Stored data —
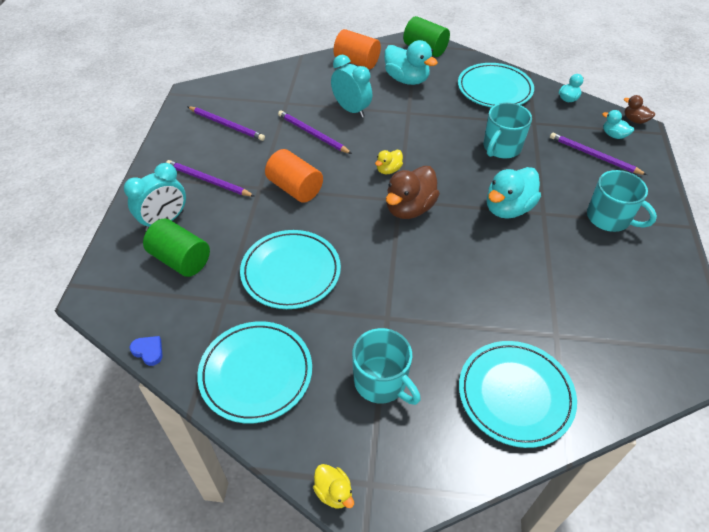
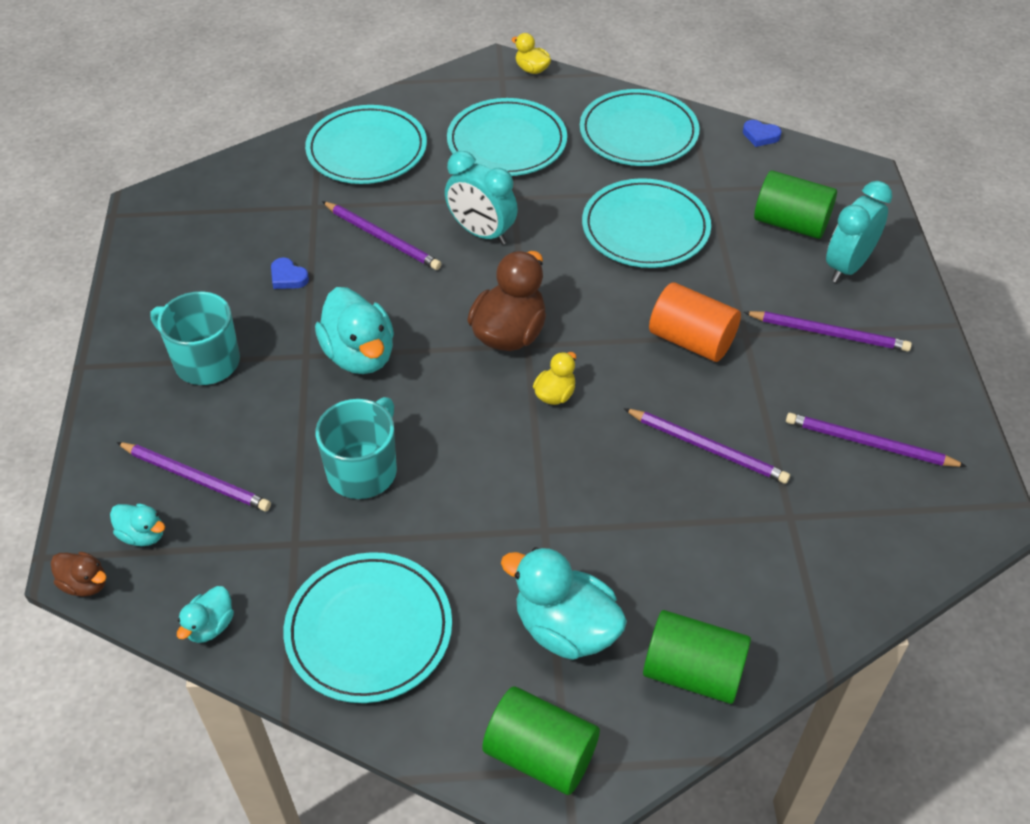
camera: 170 degrees right, 0 degrees up
(351, 110) = (657, 518): turquoise clock -> turquoise clock (481, 233)
(356, 62) = (692, 672): orange cylinder -> green cylinder
(381, 382) = (507, 143): turquoise mug -> turquoise plate
(496, 294) = (382, 238): none -> purple pencil
(508, 208) = (359, 355): turquoise duck -> turquoise duck turned 120 degrees clockwise
(566, 271) = (288, 277): none -> blue heart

Description of the task — Which lines of the data contain the word "turquoise"? Copy each one.

Written answer —
(351, 110) = (657, 518): turquoise clock -> turquoise clock (481, 233)
(381, 382) = (507, 143): turquoise mug -> turquoise plate
(508, 208) = (359, 355): turquoise duck -> turquoise duck turned 120 degrees clockwise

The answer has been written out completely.